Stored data
[start]

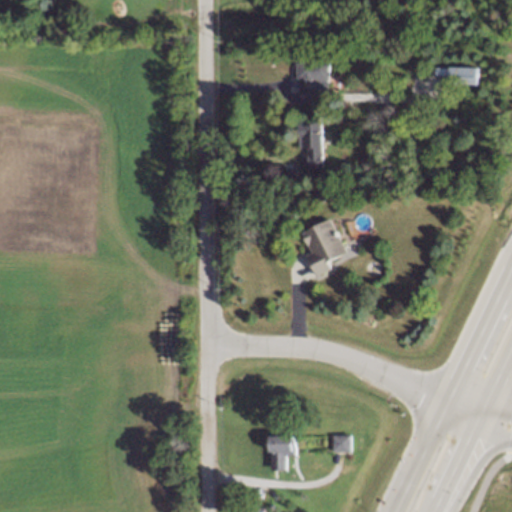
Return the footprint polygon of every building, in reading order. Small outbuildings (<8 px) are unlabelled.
[(293,90),(293,77),(290,77),(290,56),(323,57),(323,76),(311,76),(311,91),(293,90)] [(441,81),(442,60),(470,61),(469,81),(441,81)] [(303,167),(303,147),(296,147),(296,136),(294,136),(294,123),(318,123),(318,167),(303,167)] [(279,179),(279,166),(290,166),(290,180),(279,179)] [(321,199),(316,202),(311,194),(316,191),(321,199)] [(343,252),(324,261),(327,268),(312,276),(302,255),(307,252),(297,232),(325,218),(343,252)] [(283,455),(283,469),(268,468),(269,451),(265,450),(265,434),(290,435),(289,439),(293,439),(293,456),(283,455)] [(329,451),(330,434),(347,435),(347,452),(329,451)]
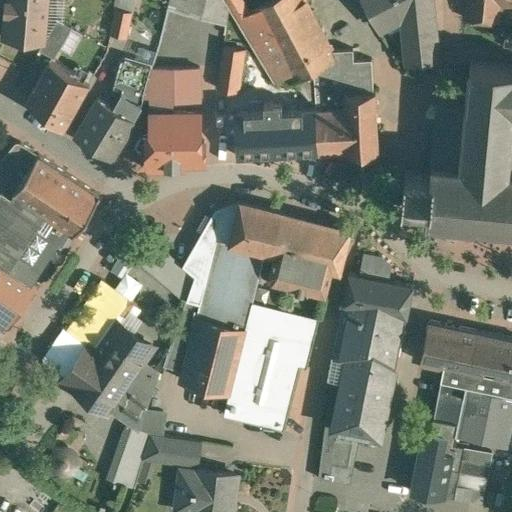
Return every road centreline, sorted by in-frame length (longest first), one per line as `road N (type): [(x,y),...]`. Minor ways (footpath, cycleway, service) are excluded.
road 1 (residential): [(134,201),(227,173),(308,184),(363,206)]
road 2 (residential): [(363,206),(448,59),(448,0)]
road 3 (residential): [(0,378),(108,225),(134,201)]
road 4 (residential): [(363,206),(430,270),(511,295)]
road 5 (residential): [(0,102),(134,201)]
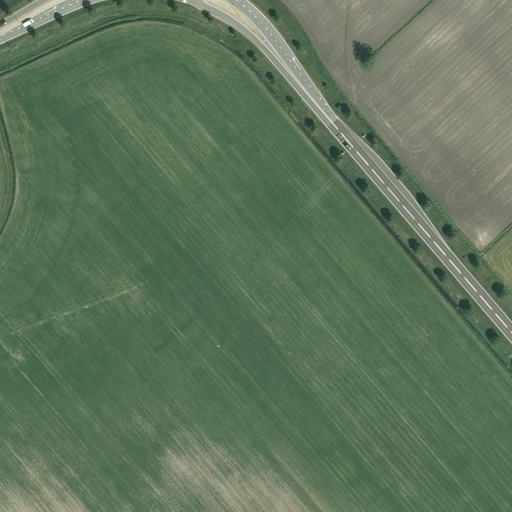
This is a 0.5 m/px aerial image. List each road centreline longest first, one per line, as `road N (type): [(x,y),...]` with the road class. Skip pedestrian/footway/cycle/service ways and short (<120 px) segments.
road 1 (primary): [(511,333),(298,83)]
road 2 (primary): [(189,0),(241,27),(298,83)]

[end]

* _Required work_
Reproduce, word for word, the stretch of the entries above from the line containing "Return every road" through the line containing "road 3 (residential): [(0,378),(108,225),(134,201)]".

* _Reply to the task_
Return every road centreline, sorted by in-frame length (longest first), one per line as `road N (type): [(x,y),...]`. Minor ways (footpath, cycleway, service) are excluded.
road 1 (residential): [(134,201),(227,173),(308,184),(363,206)]
road 2 (residential): [(363,206),(448,59),(448,0)]
road 3 (residential): [(0,378),(108,225),(134,201)]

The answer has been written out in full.